++++ Extracted records

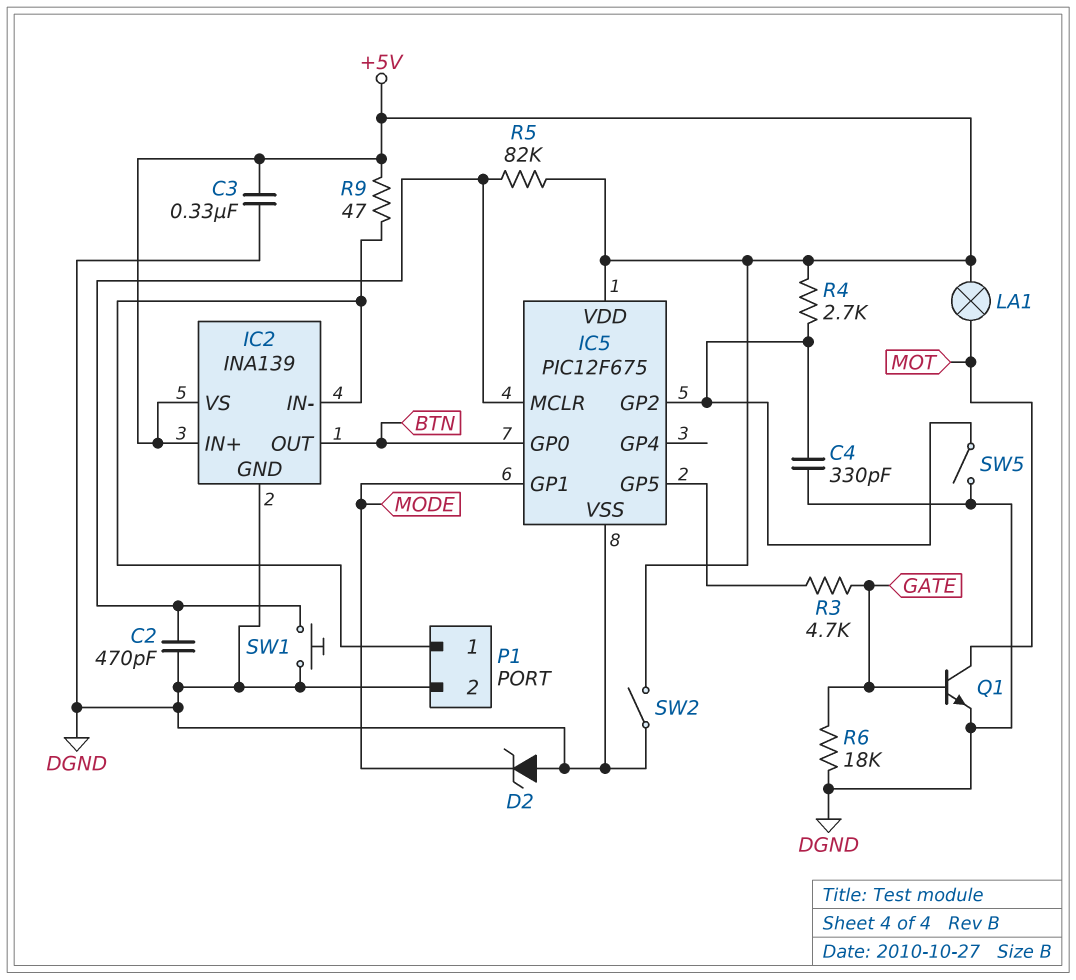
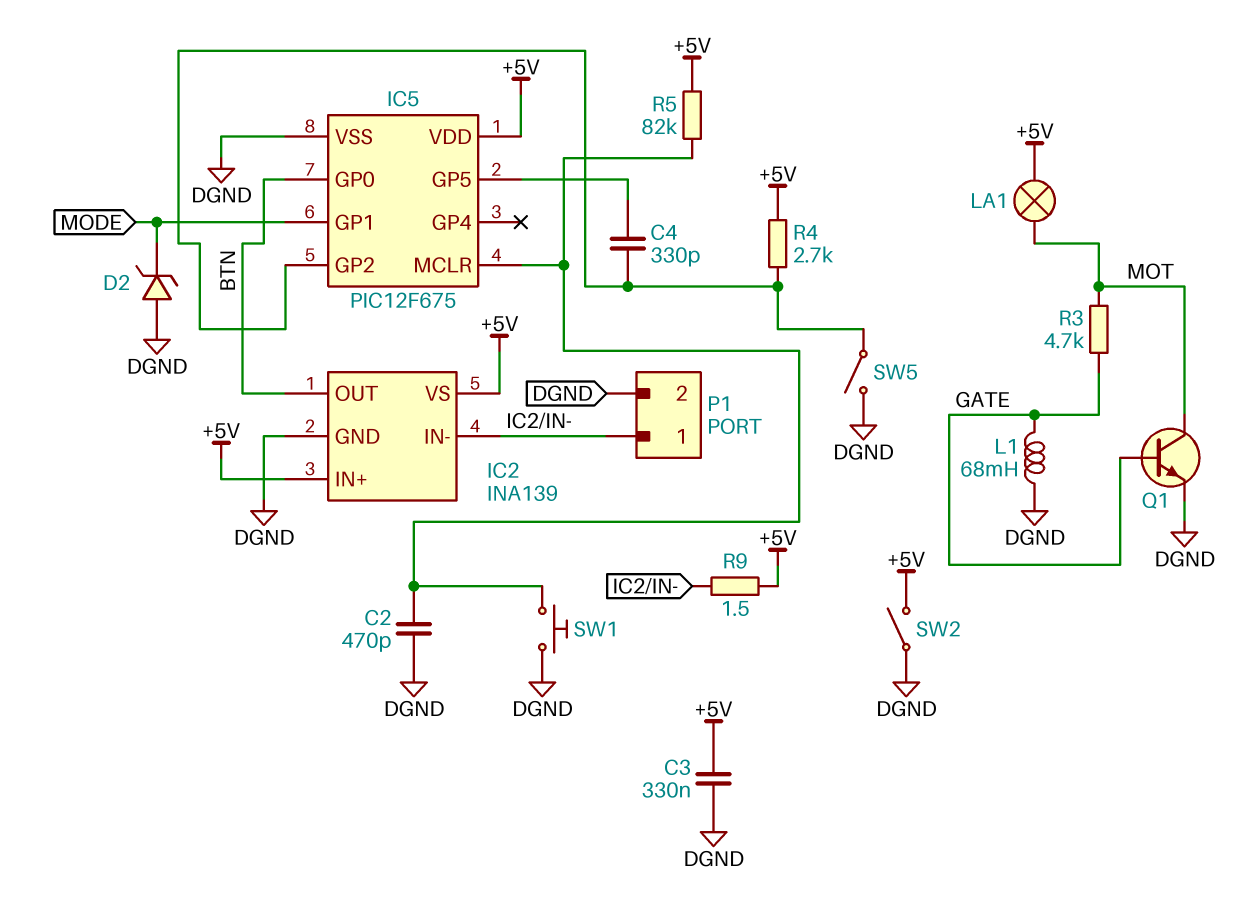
C4: 330pF (DGND, IC5/GP2) -> 330pF (IC5/GP2, IC5/GP5)
L1: none -> 68mH (DGND, GATE)
R3: 4.7k (GATE, IC5/GP5) -> 4.7k (GATE, MOT)
R6: 18k (DGND, GATE) -> none
R9: 47 (+5V, IC2/IN-) -> 1.5 (+5V, IC2/IN-)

++++++++

*Work to be completed*: Please print all of the records above exactly, omitting each picture.

*Result of this task*:
C4: 330pF (DGND, IC5/GP2) -> 330pF (IC5/GP2, IC5/GP5)
L1: none -> 68mH (DGND, GATE)
R3: 4.7k (GATE, IC5/GP5) -> 4.7k (GATE, MOT)
R6: 18k (DGND, GATE) -> none
R9: 47 (+5V, IC2/IN-) -> 1.5 (+5V, IC2/IN-)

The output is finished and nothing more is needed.